▶ [DATA TO PROCESS]
________________________________________

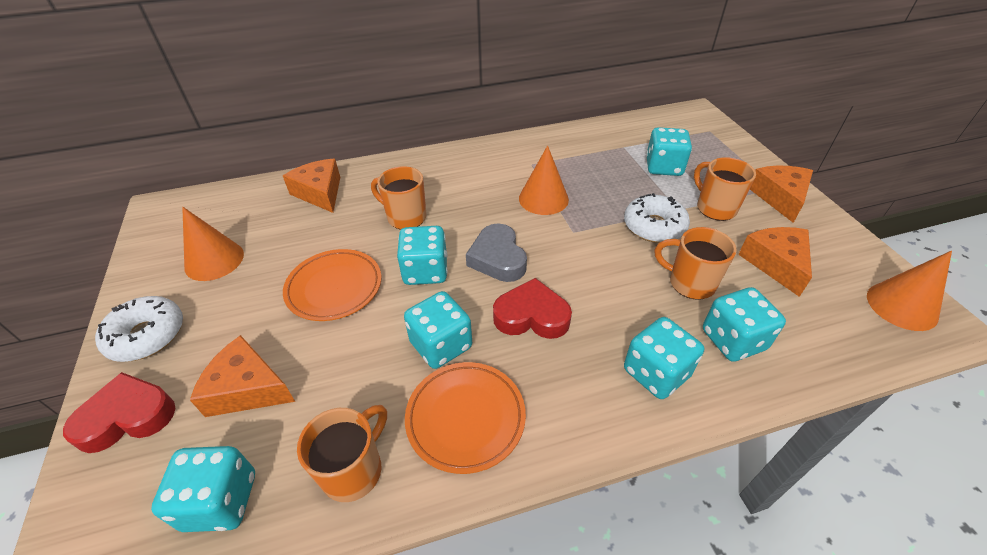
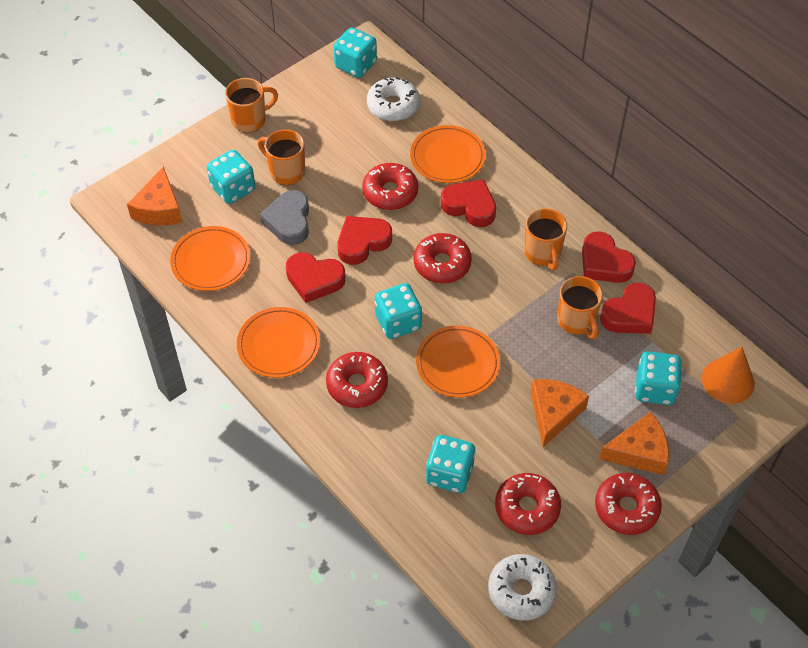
orange cheese: 4 -> 3
orange cone: 3 -> 1
orange plate: 2 -> 4
red donut: 0 -> 5
red heart: 2 -> 5
turquoise dice: 6 -> 5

________________________________________

▶ [YOUR OBJECTIVE] Write out all the entries again, word for word, and print no images.

▶ [REPLY]
orange cheese: 4 -> 3
orange cone: 3 -> 1
orange plate: 2 -> 4
red donut: 0 -> 5
red heart: 2 -> 5
turquoise dice: 6 -> 5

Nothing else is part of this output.